▶ **MATERIALS PROVIDED**:
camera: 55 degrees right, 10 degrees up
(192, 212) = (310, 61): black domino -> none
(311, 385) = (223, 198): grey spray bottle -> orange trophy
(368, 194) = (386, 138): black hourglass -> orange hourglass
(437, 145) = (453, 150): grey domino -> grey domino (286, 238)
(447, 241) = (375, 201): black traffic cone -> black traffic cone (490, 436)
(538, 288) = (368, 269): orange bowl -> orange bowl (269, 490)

---

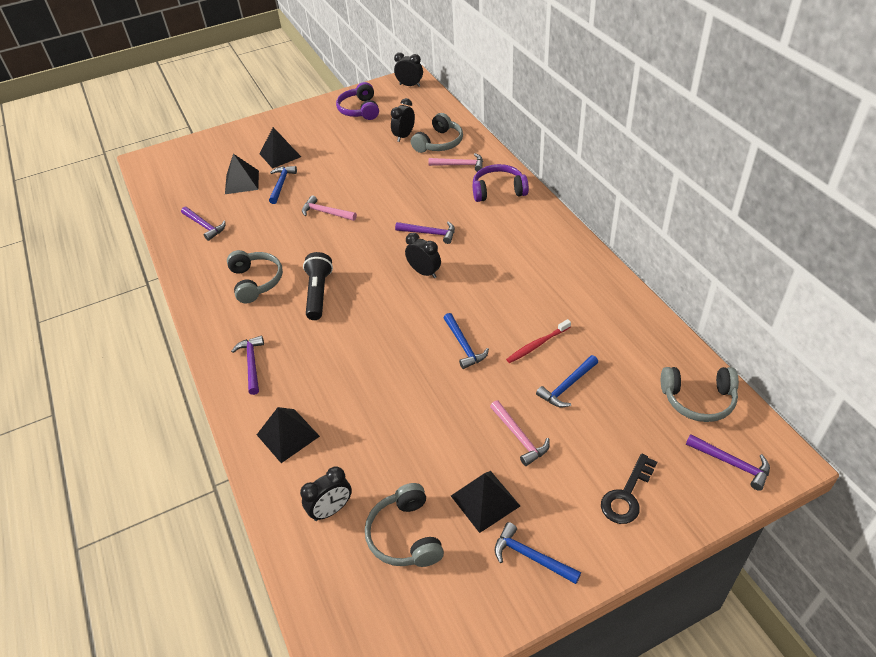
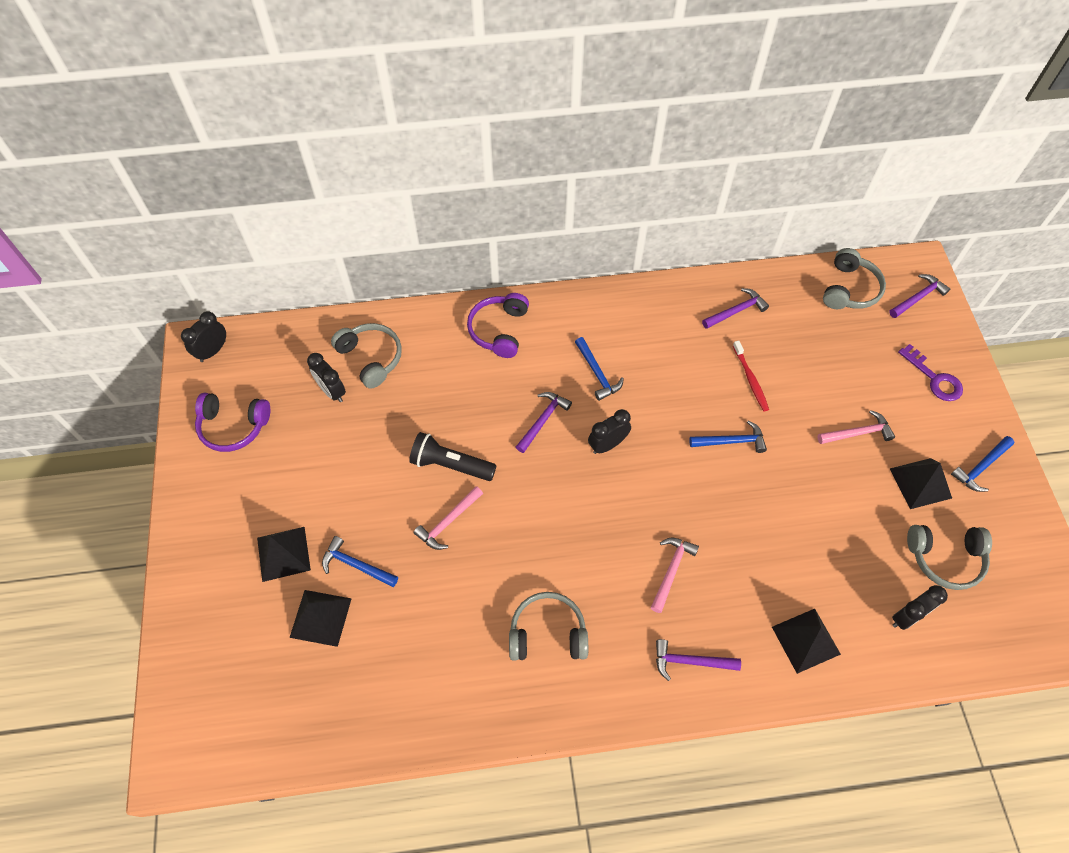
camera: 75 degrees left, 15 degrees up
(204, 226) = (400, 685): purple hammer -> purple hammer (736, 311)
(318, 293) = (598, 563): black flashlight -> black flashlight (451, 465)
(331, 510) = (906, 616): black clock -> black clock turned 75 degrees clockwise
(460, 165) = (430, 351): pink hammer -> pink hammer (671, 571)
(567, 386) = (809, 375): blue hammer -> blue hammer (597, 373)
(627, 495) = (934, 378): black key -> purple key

* * *

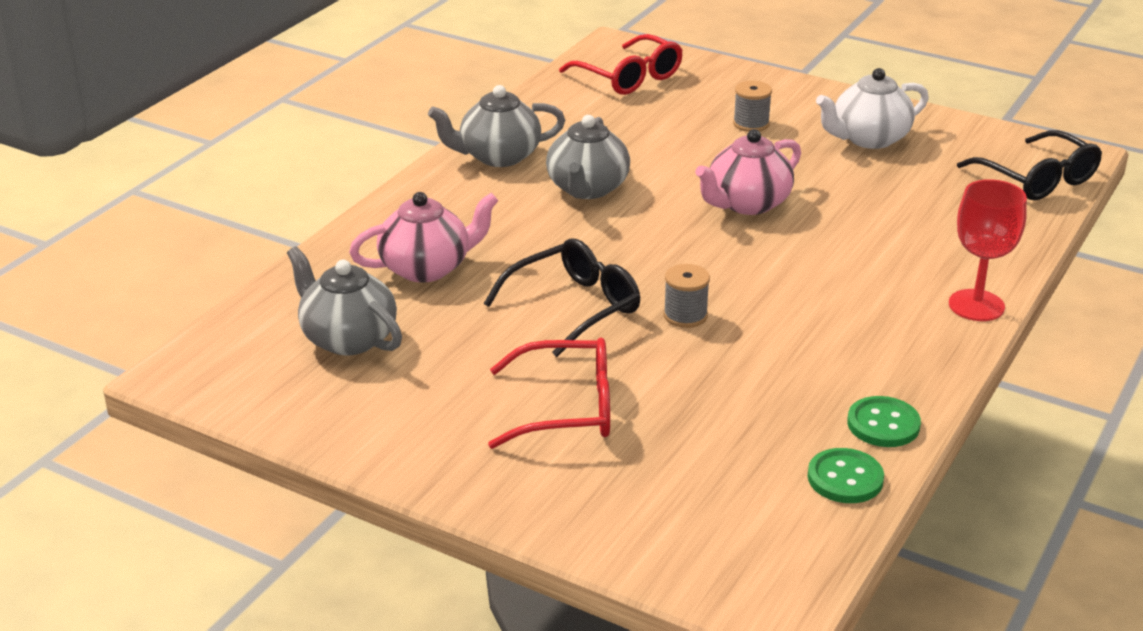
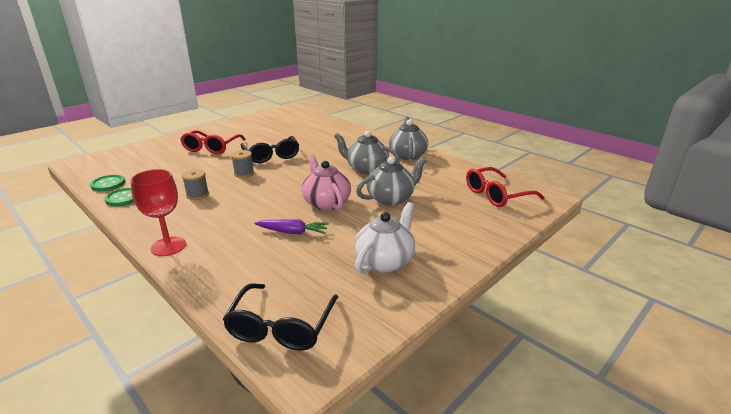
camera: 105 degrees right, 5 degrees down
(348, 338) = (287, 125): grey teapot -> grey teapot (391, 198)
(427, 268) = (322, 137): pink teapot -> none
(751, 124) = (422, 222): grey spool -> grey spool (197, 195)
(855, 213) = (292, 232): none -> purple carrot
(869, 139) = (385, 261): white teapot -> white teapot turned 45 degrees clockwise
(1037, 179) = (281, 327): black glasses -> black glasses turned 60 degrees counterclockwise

▶ **WHAT TO DO**:
Starting at the line with "(348, 338) = (287, 125): grey" and ending at the line with "(1037, 179) = (281, 327): black", print each line of the listing above exactly, with no other lines.

▶ **ANSWER FOR THIS EXERCISE**:
(348, 338) = (287, 125): grey teapot -> grey teapot (391, 198)
(427, 268) = (322, 137): pink teapot -> none
(751, 124) = (422, 222): grey spool -> grey spool (197, 195)
(855, 213) = (292, 232): none -> purple carrot
(869, 139) = (385, 261): white teapot -> white teapot turned 45 degrees clockwise
(1037, 179) = (281, 327): black glasses -> black glasses turned 60 degrees counterclockwise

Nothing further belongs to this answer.